# Dataset entries:

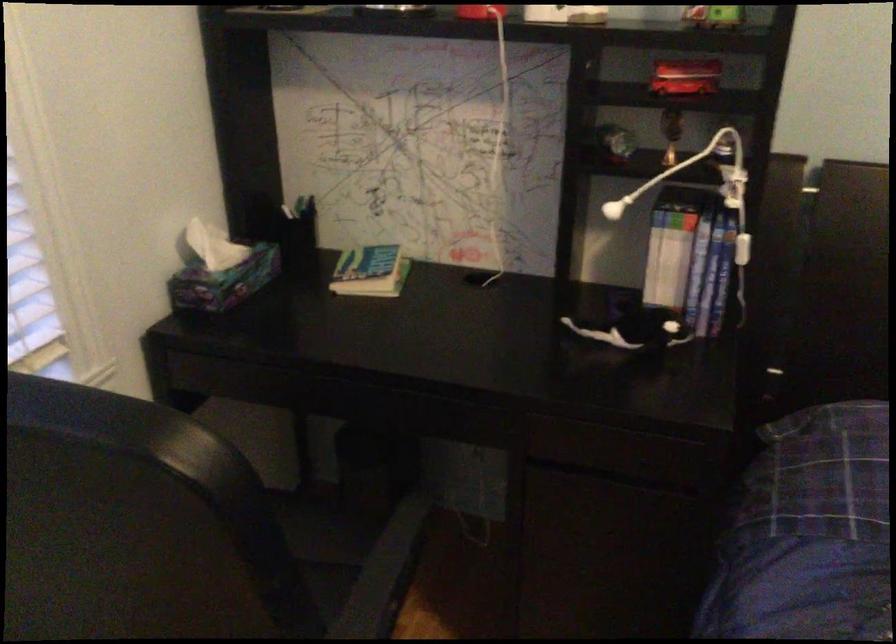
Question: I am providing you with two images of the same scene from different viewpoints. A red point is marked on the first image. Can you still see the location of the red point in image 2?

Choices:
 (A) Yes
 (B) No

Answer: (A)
---
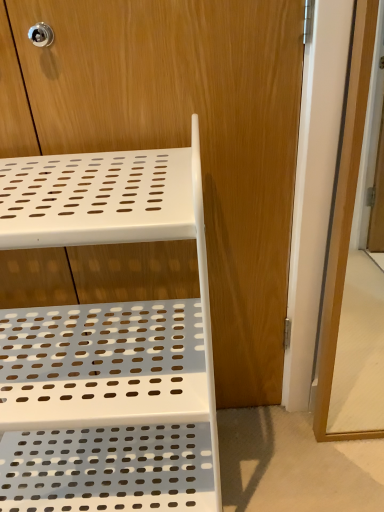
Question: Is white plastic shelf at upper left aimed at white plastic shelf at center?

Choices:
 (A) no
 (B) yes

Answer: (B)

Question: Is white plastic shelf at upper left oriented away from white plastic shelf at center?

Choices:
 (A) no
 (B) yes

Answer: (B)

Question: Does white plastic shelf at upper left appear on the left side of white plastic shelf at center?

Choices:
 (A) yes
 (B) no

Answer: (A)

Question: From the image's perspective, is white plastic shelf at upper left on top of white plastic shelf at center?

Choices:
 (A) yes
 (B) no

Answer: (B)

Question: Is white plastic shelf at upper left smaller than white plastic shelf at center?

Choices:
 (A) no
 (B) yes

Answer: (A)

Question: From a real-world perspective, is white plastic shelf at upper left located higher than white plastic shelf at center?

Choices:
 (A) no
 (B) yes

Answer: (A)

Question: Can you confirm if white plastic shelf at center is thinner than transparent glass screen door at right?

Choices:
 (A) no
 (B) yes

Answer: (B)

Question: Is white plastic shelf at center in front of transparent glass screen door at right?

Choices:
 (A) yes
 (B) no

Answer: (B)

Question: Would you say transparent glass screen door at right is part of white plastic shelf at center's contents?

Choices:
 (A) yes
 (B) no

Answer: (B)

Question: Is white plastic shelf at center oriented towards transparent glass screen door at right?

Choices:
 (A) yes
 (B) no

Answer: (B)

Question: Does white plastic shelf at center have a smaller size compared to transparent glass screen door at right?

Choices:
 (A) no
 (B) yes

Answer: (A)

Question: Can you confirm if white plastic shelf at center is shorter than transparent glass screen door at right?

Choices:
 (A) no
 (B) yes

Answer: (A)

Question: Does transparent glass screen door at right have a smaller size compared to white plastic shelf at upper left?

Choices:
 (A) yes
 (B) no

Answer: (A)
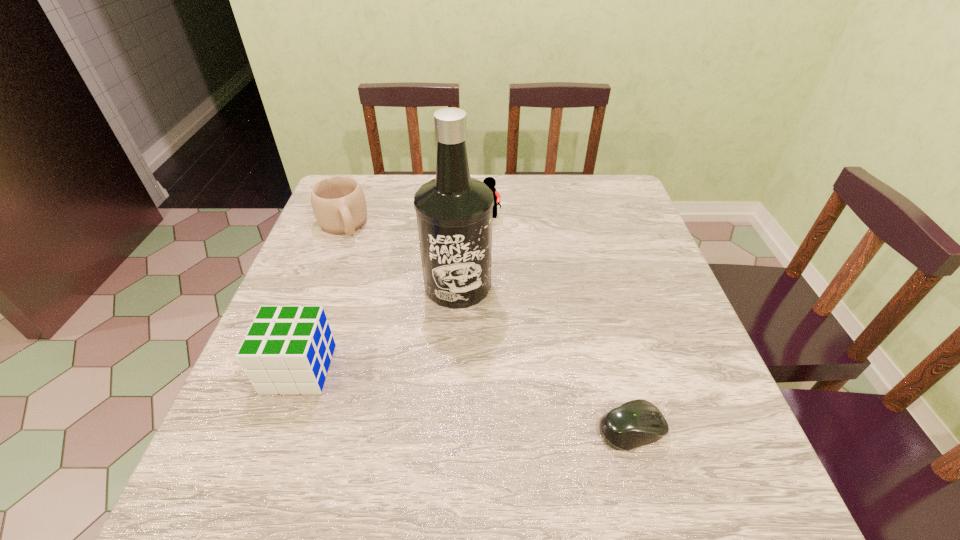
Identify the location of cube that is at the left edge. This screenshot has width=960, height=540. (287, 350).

# What the exercise asks:
Write out word for word the part of the material that starts with the line containing "Question: From the" and ends with the line containing "Identify the location", including both of those lines. Leave the pictures out.

# Reply:
Question: From the image's perspective, is white plastic shelf at upper left on top of white plastic shelf at center?

Choices:
 (A) yes
 (B) no

Answer: (B)

Question: Is white plastic shelf at upper left smaller than white plastic shelf at center?

Choices:
 (A) no
 (B) yes

Answer: (A)

Question: From a real-world perspective, is white plastic shelf at upper left located higher than white plastic shelf at center?

Choices:
 (A) no
 (B) yes

Answer: (A)

Question: Can you confirm if white plastic shelf at center is thinner than transparent glass screen door at right?

Choices:
 (A) no
 (B) yes

Answer: (B)

Question: Is white plastic shelf at center in front of transparent glass screen door at right?

Choices:
 (A) yes
 (B) no

Answer: (B)

Question: Would you say transparent glass screen door at right is part of white plastic shelf at center's contents?

Choices:
 (A) yes
 (B) no

Answer: (B)

Question: Is white plastic shelf at center oriented towards transparent glass screen door at right?

Choices:
 (A) yes
 (B) no

Answer: (B)

Question: Does white plastic shelf at center have a smaller size compared to transparent glass screen door at right?

Choices:
 (A) no
 (B) yes

Answer: (A)

Question: Can you confirm if white plastic shelf at center is shorter than transparent glass screen door at right?

Choices:
 (A) no
 (B) yes

Answer: (A)

Question: Does transparent glass screen door at right have a smaller size compared to white plastic shelf at upper left?

Choices:
 (A) yes
 (B) no

Answer: (A)
Identify the location of cube that is at the left edge. This screenshot has width=960, height=540. (287, 350).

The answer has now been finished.